→ Goal of the exercise
Would you copy out only the lines from the one with "pink triangle: (105, 94) -> (99, 86), moved" to the end of the records, exactly as they stand?

========

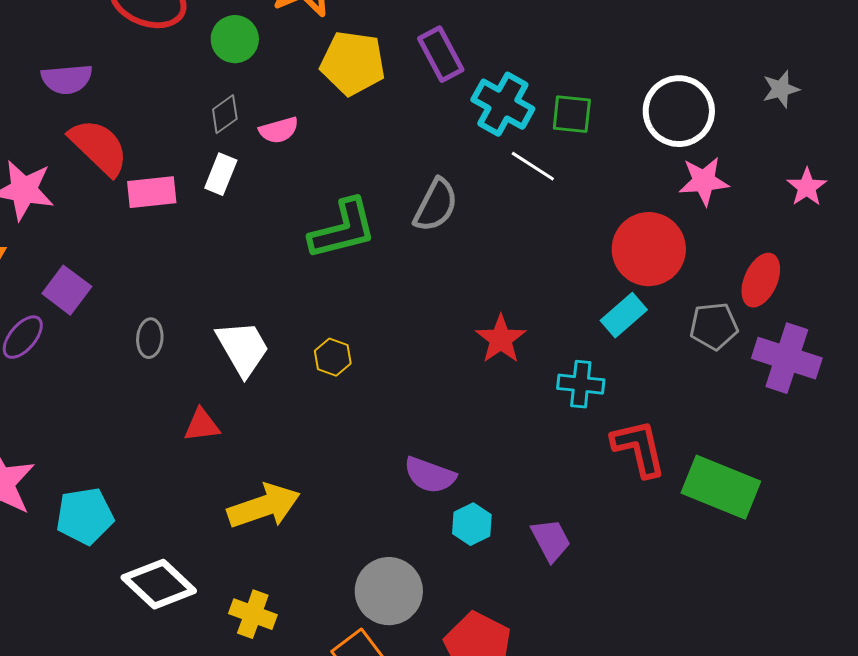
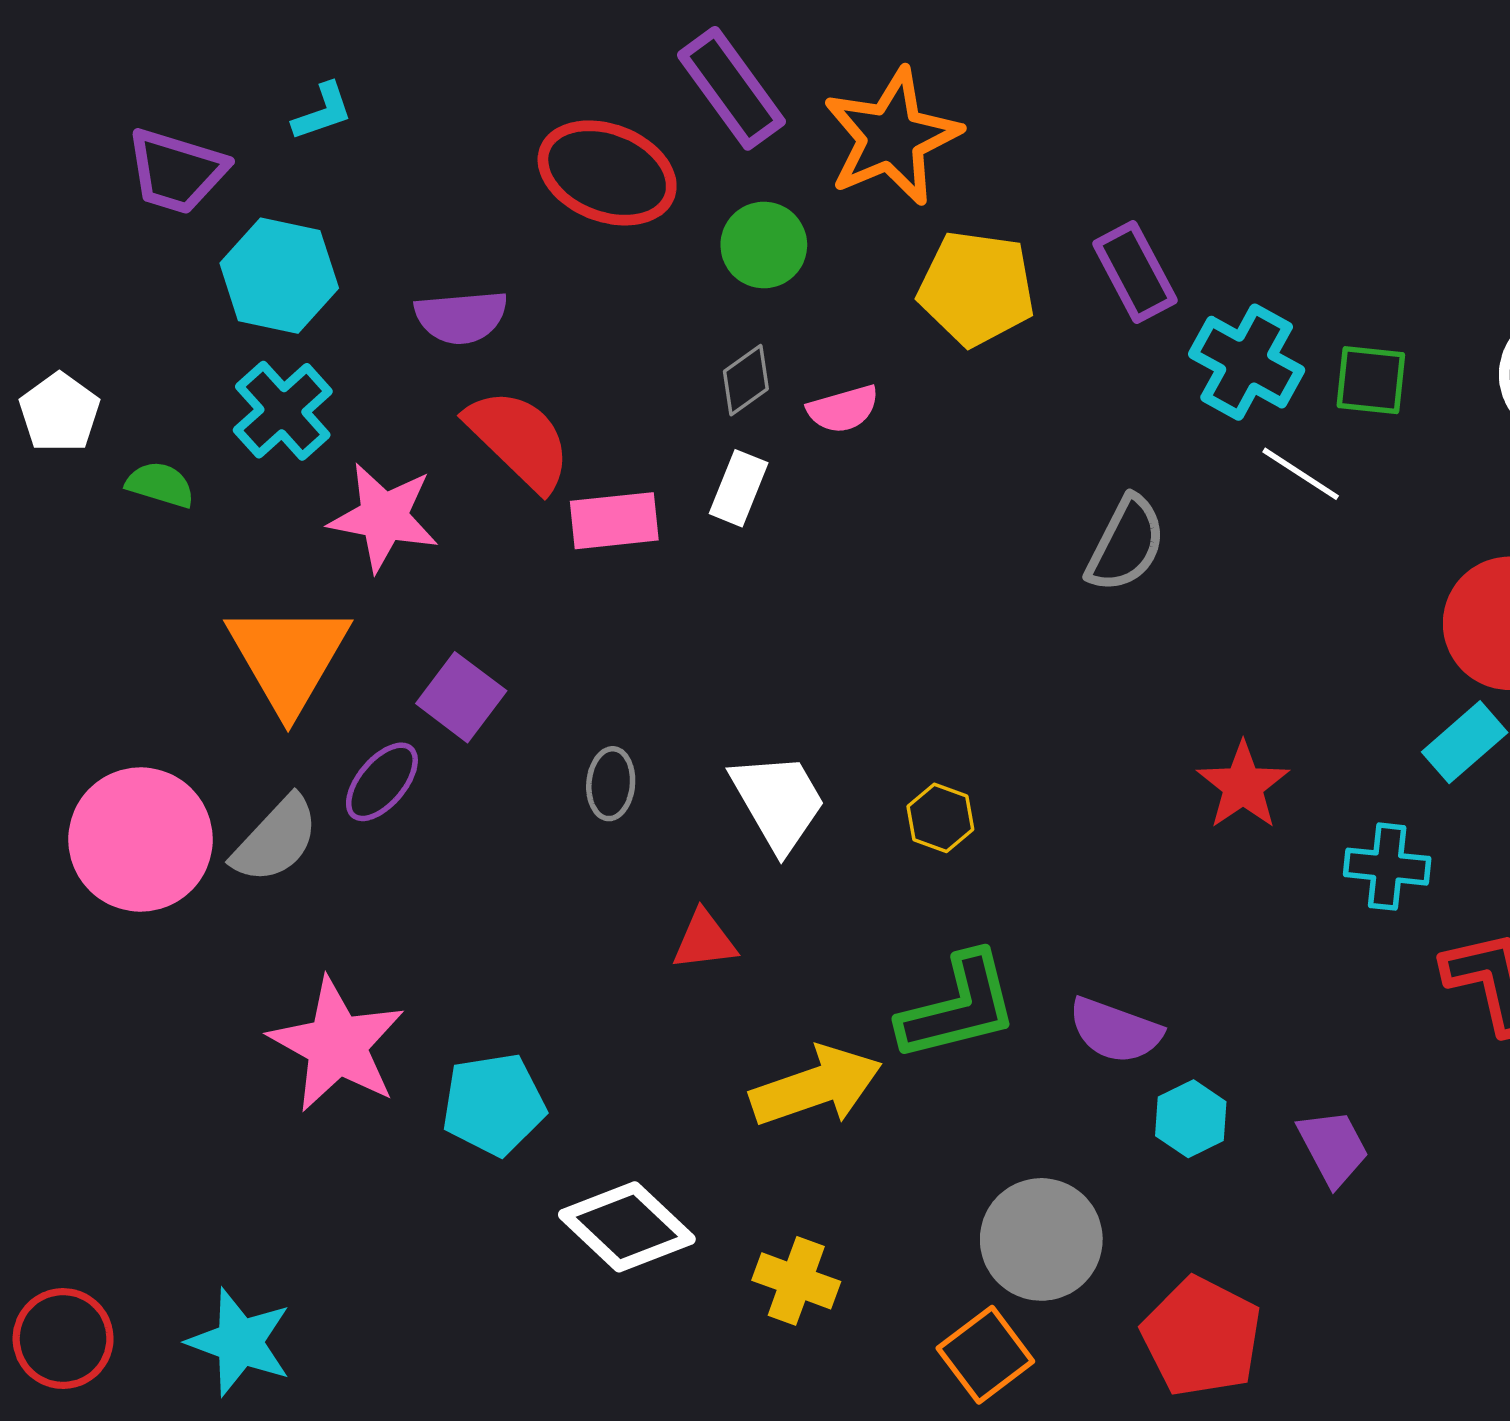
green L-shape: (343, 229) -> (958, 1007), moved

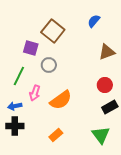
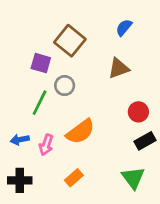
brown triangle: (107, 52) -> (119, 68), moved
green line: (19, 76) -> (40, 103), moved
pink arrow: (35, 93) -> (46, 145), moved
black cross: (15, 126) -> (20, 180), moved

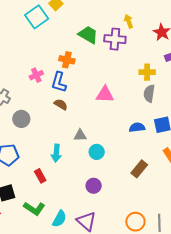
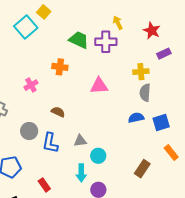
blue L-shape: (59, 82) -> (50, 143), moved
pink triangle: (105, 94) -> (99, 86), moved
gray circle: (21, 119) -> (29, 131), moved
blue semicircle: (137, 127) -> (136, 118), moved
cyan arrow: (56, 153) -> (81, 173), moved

========

→ Exercise result
pink triangle: (105, 94) -> (99, 86), moved
gray circle: (21, 119) -> (29, 131), moved
blue semicircle: (137, 127) -> (136, 118), moved
cyan arrow: (56, 153) -> (81, 173), moved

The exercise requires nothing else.